**Work to complete**
Reproduce, unaltered, the line with "grey pan: 6 -> 8" along with every line that follows it in the records, up to the last.

Records drawn from a dataset:
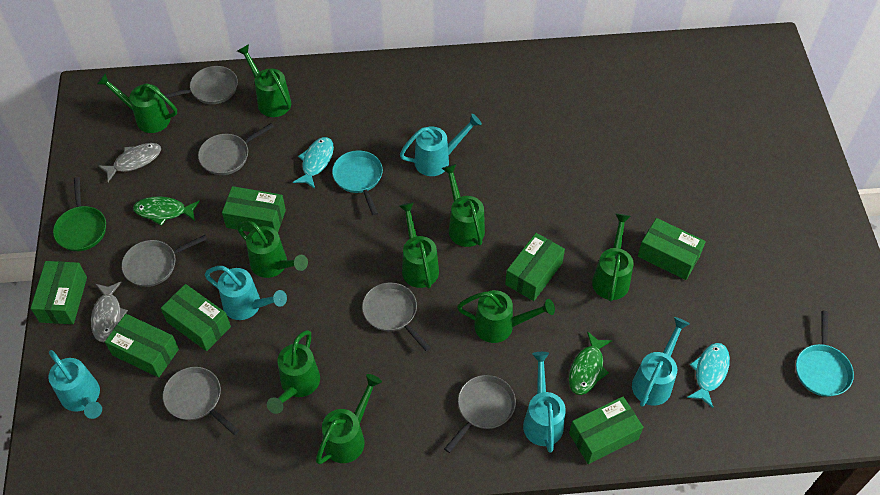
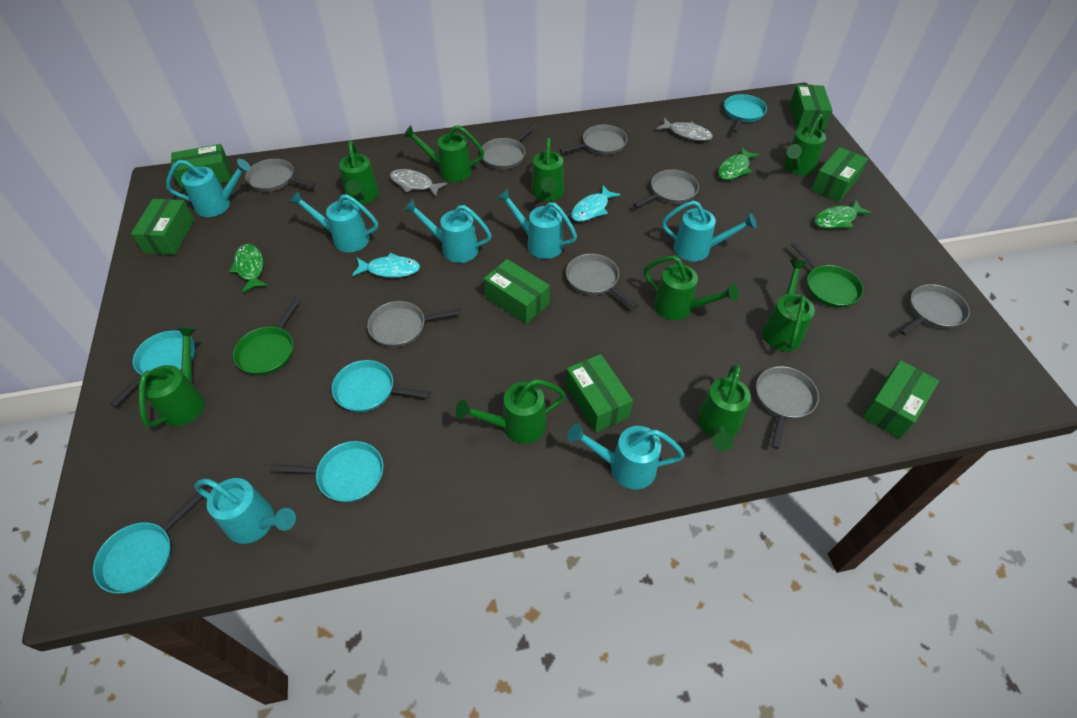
green fish: 2 -> 3
green pan: 1 -> 2
grey pan: 6 -> 8
turquoise pan: 2 -> 5
turquoise watering can: 5 -> 7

**Output below**
grey pan: 6 -> 8
turquoise pan: 2 -> 5
turquoise watering can: 5 -> 7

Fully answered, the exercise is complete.